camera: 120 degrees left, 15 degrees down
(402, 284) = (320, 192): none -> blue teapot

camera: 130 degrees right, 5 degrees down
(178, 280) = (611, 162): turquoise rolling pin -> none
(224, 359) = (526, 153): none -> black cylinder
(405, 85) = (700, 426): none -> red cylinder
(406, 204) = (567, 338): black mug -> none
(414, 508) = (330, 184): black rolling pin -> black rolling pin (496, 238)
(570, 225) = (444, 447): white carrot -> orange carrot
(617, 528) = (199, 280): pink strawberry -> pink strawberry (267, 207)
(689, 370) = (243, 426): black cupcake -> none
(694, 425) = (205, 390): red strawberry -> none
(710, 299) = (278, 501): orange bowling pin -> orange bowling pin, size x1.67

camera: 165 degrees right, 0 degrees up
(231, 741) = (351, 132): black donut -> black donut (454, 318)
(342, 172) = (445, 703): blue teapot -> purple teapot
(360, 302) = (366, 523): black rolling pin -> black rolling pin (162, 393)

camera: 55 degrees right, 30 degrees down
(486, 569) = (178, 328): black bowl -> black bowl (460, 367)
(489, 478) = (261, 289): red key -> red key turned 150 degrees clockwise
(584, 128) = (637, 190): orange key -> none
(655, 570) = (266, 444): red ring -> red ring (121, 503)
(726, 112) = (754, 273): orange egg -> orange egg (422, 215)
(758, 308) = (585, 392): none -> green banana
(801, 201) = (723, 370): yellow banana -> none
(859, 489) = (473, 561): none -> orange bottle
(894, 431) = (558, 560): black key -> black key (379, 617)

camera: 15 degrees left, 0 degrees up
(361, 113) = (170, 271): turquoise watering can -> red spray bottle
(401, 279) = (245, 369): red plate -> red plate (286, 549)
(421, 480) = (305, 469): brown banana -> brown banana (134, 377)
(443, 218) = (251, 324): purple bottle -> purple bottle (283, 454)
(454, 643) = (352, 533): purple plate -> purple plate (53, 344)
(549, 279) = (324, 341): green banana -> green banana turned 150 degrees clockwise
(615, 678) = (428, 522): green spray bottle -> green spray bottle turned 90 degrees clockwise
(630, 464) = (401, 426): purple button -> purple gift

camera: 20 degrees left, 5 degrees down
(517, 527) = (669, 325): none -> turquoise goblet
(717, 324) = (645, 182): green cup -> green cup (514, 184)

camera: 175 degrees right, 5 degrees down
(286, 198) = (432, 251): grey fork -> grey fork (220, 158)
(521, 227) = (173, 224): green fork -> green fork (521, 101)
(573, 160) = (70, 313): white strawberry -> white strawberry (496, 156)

---------------

* REQUIRED WORK *
Exact reproduction of the entire listing is required.

* THE ANSWER *
camera: 120 degrees left, 15 degrees down
(402, 284) = (320, 192): none -> blue teapot

camera: 130 degrees right, 5 degrees down
(178, 280) = (611, 162): turquoise rolling pin -> none
(224, 359) = (526, 153): none -> black cylinder
(405, 85) = (700, 426): none -> red cylinder
(406, 204) = (567, 338): black mug -> none
(414, 508) = (330, 184): black rolling pin -> black rolling pin (496, 238)
(570, 225) = (444, 447): white carrot -> orange carrot
(617, 528) = (199, 280): pink strawberry -> pink strawberry (267, 207)
(689, 370) = (243, 426): black cupcake -> none
(694, 425) = (205, 390): red strawberry -> none
(710, 299) = (278, 501): orange bowling pin -> orange bowling pin, size x1.67

camera: 165 degrees right, 0 degrees up
(231, 741) = (351, 132): black donut -> black donut (454, 318)
(342, 172) = (445, 703): blue teapot -> purple teapot
(360, 302) = (366, 523): black rolling pin -> black rolling pin (162, 393)

camera: 55 degrees right, 30 degrees down
(486, 569) = (178, 328): black bowl -> black bowl (460, 367)
(489, 478) = (261, 289): red key -> red key turned 150 degrees clockwise
(584, 128) = (637, 190): orange key -> none
(655, 570) = (266, 444): red ring -> red ring (121, 503)
(726, 112) = (754, 273): orange egg -> orange egg (422, 215)
(758, 308) = (585, 392): none -> green banana
(801, 201) = (723, 370): yellow banana -> none
(859, 489) = (473, 561): none -> orange bottle
(894, 431) = (558, 560): black key -> black key (379, 617)

camera: 15 degrees left, 0 degrees up
(361, 113) = (170, 271): turquoise watering can -> red spray bottle
(401, 279) = (245, 369): red plate -> red plate (286, 549)
(421, 480) = (305, 469): brown banana -> brown banana (134, 377)
(443, 218) = (251, 324): purple bottle -> purple bottle (283, 454)
(454, 643) = (352, 533): purple plate -> purple plate (53, 344)
(549, 279) = (324, 341): green banana -> green banana turned 150 degrees clockwise
(615, 678) = (428, 522): green spray bottle -> green spray bottle turned 90 degrees clockwise
(630, 464) = (401, 426): purple button -> purple gift

camera: 20 degrees left, 5 degrees down
(517, 527) = (669, 325): none -> turquoise goblet
(717, 324) = (645, 182): green cup -> green cup (514, 184)

camera: 175 degrees right, 5 degrees down
(286, 198) = (432, 251): grey fork -> grey fork (220, 158)
(521, 227) = (173, 224): green fork -> green fork (521, 101)
(573, 160) = (70, 313): white strawberry -> white strawberry (496, 156)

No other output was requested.